[PROVIDED DATA — start]
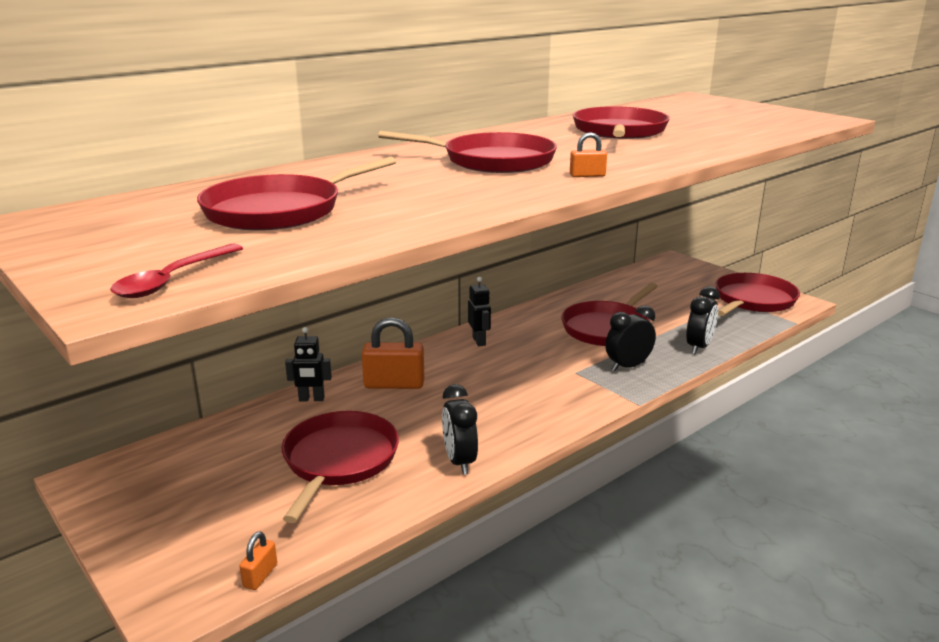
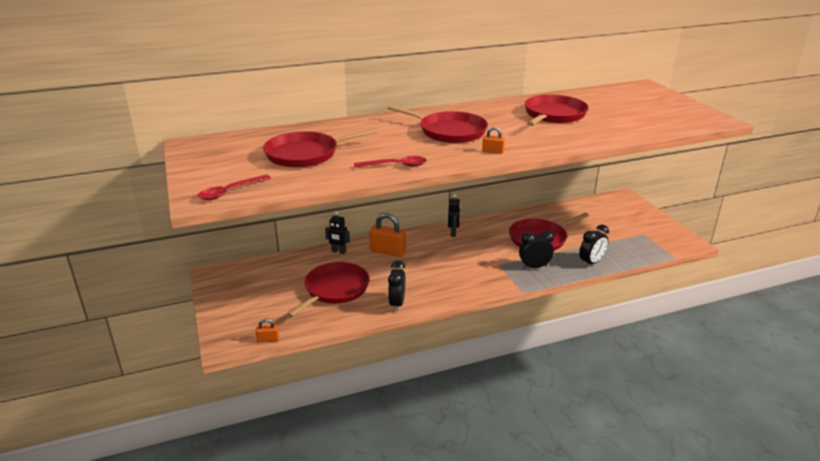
camera: 20 degrees right, 5 degrees up
(260, 575) = (268, 339): orange padlock -> orange padlock turned 45 degrees clockwise
(455, 208) = (395, 165): none -> red spoon
(753, 300) = (657, 236): red pan -> none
[PROVIDED DATA — finish]
THE TASK =
Which lines of the material contain "none"? List them.

RESPONSE TO THE TASK =
(455, 208) = (395, 165): none -> red spoon
(753, 300) = (657, 236): red pan -> none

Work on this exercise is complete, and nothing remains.